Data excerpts
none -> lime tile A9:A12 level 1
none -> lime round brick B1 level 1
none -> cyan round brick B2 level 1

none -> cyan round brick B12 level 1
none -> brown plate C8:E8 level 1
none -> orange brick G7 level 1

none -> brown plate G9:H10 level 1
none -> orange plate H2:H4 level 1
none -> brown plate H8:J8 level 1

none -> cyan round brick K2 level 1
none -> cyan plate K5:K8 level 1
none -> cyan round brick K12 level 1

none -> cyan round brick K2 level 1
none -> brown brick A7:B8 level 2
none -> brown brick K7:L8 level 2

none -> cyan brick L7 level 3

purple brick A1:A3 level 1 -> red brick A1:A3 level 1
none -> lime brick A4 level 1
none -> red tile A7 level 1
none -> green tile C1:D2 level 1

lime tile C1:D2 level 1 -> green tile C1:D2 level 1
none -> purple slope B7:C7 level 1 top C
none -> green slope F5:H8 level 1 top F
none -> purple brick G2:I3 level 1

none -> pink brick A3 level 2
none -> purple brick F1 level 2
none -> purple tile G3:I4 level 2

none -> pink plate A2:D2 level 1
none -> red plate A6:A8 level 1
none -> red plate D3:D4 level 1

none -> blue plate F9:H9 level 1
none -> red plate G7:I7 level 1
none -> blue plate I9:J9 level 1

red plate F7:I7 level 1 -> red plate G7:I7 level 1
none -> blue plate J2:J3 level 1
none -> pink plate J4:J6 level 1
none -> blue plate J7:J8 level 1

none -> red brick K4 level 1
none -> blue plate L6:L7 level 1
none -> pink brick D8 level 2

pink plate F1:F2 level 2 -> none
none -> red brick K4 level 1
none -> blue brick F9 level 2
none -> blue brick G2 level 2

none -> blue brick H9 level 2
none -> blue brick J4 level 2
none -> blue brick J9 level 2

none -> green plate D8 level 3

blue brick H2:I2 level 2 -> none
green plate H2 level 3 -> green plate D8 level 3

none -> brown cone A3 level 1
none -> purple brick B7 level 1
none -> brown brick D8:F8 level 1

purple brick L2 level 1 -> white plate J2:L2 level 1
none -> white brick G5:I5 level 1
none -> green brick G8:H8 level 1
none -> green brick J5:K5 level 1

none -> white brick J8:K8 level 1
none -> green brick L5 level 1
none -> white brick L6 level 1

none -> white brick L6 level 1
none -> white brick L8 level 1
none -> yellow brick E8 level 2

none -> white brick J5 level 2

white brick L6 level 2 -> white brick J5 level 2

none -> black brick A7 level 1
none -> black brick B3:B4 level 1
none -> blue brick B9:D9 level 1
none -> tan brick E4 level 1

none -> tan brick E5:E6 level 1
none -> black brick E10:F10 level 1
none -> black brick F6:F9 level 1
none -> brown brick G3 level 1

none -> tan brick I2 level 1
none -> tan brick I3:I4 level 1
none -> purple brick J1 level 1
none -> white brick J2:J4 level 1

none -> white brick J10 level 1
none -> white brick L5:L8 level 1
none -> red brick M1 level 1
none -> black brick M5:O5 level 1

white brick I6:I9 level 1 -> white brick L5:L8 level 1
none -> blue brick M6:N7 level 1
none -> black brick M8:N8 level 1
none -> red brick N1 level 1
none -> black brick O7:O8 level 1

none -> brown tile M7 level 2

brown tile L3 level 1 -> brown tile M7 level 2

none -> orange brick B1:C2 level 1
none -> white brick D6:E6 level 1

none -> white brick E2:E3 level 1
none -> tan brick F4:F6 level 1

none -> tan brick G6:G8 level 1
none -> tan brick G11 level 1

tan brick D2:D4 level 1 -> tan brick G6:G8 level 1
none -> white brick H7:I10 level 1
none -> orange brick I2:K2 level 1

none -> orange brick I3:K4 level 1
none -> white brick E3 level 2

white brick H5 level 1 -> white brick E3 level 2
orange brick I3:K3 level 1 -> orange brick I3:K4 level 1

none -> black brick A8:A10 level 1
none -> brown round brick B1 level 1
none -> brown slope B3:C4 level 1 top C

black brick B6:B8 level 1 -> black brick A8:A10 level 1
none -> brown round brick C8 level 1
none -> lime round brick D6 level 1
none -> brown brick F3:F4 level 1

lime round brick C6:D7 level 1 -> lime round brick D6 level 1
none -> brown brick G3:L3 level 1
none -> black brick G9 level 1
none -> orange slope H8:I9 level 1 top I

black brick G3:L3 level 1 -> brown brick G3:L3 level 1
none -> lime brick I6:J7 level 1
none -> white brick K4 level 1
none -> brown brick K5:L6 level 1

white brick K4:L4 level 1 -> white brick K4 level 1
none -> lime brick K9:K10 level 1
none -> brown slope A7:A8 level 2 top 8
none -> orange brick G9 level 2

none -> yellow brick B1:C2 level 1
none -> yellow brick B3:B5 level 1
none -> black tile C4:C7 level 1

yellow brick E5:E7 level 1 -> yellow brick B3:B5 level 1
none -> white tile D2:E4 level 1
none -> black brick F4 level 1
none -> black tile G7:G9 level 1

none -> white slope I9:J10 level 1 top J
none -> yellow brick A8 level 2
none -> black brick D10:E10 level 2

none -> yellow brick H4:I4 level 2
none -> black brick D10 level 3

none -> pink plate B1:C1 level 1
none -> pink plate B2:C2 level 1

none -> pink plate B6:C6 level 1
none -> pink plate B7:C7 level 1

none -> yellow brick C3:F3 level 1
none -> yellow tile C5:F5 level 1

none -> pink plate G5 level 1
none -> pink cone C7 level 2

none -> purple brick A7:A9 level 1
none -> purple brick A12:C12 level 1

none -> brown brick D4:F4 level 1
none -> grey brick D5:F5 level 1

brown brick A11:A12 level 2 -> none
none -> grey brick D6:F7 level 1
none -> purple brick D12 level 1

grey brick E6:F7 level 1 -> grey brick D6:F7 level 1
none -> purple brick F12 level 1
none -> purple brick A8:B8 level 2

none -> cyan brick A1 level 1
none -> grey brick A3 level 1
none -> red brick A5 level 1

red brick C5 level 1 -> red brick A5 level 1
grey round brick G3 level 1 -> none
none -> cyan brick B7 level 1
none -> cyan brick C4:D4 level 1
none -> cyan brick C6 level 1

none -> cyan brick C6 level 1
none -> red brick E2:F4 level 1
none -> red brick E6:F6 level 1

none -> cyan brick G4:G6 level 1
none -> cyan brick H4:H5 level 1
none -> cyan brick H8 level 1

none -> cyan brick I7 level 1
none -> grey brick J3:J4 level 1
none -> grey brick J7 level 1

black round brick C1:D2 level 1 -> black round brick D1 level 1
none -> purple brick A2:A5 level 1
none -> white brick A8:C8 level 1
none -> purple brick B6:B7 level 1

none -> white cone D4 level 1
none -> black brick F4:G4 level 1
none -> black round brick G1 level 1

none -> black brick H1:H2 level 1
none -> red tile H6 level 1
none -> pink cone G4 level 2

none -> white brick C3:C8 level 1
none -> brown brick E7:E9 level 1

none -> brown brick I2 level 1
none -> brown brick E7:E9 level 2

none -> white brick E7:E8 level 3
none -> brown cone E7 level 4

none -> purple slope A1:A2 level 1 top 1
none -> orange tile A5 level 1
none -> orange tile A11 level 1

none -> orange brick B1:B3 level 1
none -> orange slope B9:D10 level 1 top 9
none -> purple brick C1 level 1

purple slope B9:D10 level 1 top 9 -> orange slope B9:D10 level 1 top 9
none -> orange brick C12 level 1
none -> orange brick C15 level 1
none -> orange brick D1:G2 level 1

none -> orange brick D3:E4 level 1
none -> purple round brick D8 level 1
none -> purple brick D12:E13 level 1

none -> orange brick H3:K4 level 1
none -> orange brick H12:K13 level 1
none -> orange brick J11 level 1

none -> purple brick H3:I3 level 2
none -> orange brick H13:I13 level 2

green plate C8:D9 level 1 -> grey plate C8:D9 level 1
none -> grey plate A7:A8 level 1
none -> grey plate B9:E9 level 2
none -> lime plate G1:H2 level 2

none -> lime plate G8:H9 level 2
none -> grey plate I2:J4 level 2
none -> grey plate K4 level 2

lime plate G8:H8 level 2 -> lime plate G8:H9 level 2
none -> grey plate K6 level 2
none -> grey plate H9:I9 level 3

- **DIRECTIONS**: An exact restatement of the lines from the one with "none -> purple round brick D8 level 1" through the last line of the data is the only acceptable answer.

- **SOLUTION FOR THIS EXERCISE**:
none -> purple round brick D8 level 1
none -> purple brick D12:E13 level 1

none -> orange brick H3:K4 level 1
none -> orange brick H12:K13 level 1
none -> orange brick J11 level 1

none -> purple brick H3:I3 level 2
none -> orange brick H13:I13 level 2

green plate C8:D9 level 1 -> grey plate C8:D9 level 1
none -> grey plate A7:A8 level 1
none -> grey plate B9:E9 level 2
none -> lime plate G1:H2 level 2

none -> lime plate G8:H9 level 2
none -> grey plate I2:J4 level 2
none -> grey plate K4 level 2

lime plate G8:H8 level 2 -> lime plate G8:H9 level 2
none -> grey plate K6 level 2
none -> grey plate H9:I9 level 3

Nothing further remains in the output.